■ EXERCISE PROMPT ■
Go through the entries, filter for the word "tugenul", and copy every line that has it.

[SOURCE DATA Boundary: Start]

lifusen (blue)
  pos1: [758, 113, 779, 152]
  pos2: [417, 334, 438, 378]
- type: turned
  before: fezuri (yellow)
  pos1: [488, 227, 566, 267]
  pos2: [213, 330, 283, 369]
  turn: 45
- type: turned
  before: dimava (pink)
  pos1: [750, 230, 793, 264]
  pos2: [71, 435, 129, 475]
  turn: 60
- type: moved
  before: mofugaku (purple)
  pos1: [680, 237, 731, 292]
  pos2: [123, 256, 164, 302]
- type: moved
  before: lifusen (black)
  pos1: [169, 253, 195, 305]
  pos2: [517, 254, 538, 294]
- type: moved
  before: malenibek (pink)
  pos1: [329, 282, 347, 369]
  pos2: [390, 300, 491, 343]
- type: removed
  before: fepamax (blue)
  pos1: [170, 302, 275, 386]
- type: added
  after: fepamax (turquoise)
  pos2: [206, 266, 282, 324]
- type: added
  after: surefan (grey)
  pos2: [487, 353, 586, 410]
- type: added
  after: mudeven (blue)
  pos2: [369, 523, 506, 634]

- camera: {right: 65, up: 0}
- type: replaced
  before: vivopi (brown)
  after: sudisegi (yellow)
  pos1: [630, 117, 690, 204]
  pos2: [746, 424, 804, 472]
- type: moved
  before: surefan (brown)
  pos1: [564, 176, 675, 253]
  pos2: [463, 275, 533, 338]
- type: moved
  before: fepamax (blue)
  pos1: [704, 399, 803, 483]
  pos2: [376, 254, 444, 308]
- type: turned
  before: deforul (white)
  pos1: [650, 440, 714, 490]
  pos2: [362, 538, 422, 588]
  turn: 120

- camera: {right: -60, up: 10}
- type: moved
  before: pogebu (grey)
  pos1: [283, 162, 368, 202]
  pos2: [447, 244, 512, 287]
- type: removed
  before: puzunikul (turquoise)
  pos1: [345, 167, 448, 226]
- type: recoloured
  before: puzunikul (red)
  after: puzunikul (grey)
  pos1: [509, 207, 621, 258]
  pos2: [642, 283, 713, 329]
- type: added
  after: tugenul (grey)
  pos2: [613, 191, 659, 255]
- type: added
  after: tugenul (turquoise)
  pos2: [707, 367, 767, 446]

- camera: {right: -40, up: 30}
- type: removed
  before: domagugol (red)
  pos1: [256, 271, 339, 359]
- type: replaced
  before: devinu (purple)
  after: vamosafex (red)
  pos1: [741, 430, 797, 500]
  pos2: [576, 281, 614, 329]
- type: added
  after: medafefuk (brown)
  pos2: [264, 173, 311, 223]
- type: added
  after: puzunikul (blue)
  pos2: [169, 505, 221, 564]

[SOURCE DATA Boundary: End]

■ EXERCISE RESULT ■
  after: tugenul (grey)
  after: tugenul (turquoise)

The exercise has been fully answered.